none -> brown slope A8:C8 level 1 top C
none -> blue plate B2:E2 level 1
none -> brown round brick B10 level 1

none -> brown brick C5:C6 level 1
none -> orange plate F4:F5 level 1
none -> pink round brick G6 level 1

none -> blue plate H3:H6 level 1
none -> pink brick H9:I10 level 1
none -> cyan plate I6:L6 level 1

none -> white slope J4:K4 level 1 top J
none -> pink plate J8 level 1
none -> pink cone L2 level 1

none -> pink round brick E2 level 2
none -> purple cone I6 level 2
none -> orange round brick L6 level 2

=======

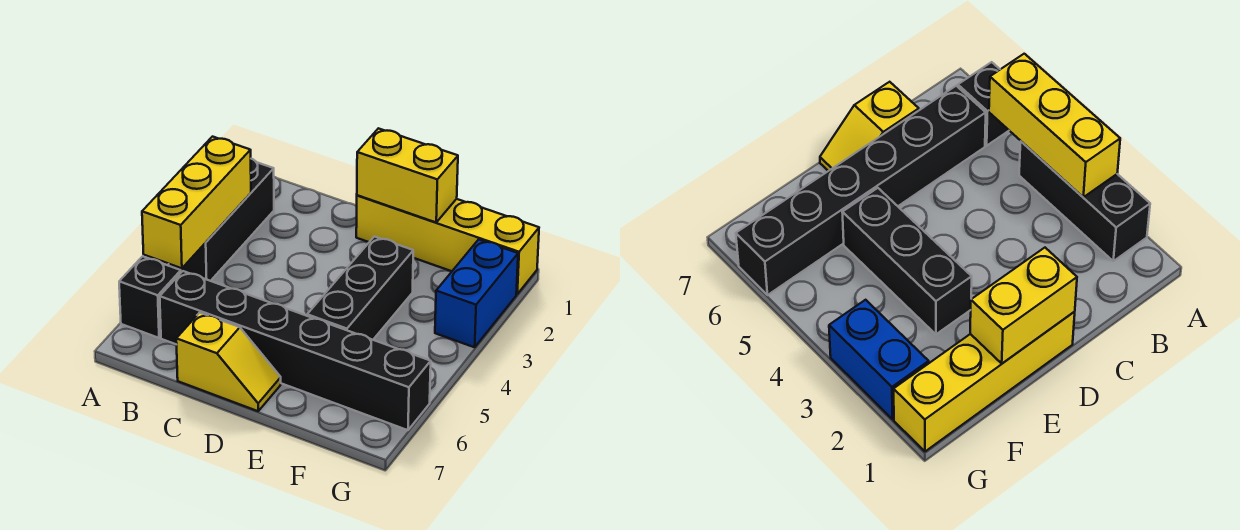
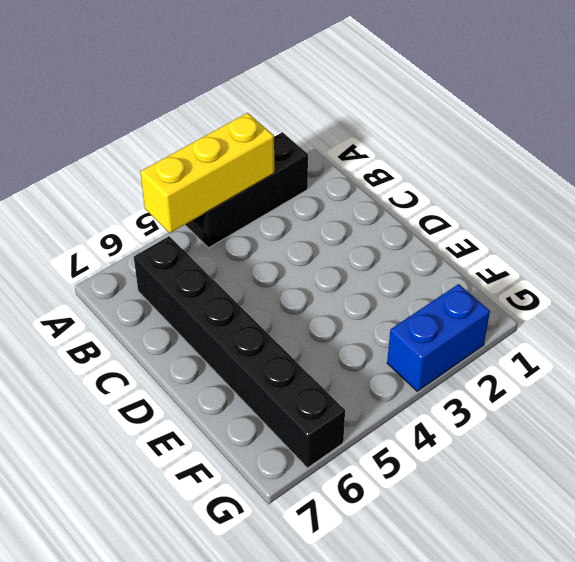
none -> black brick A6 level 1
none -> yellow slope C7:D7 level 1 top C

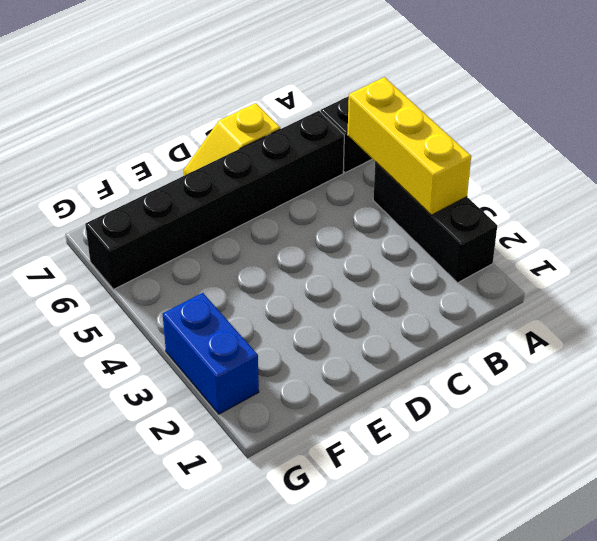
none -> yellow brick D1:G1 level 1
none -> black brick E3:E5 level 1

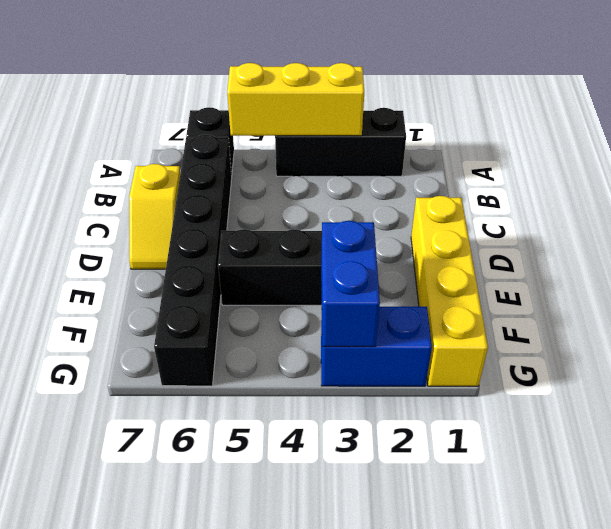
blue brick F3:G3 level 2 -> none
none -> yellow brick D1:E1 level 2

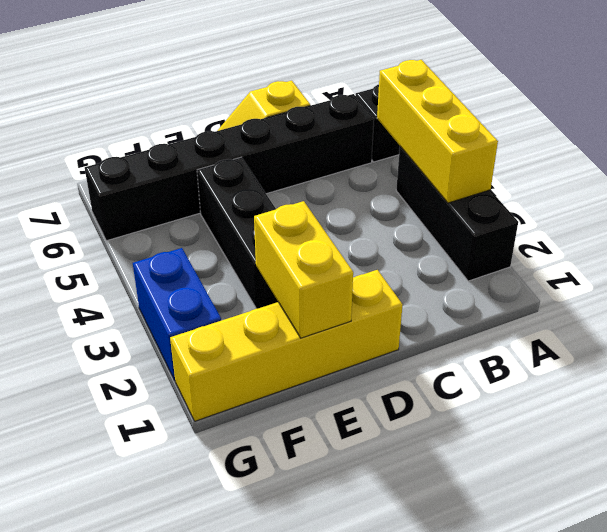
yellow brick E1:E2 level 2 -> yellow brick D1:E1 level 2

=======

For the data above, set down exactly the lines from the line with "none -> yellow brick D1:E1 level 2" to the line with "yellow brick E1:E2", both included, leaving pictures out.

none -> yellow brick D1:E1 level 2

yellow brick E1:E2 level 2 -> yellow brick D1:E1 level 2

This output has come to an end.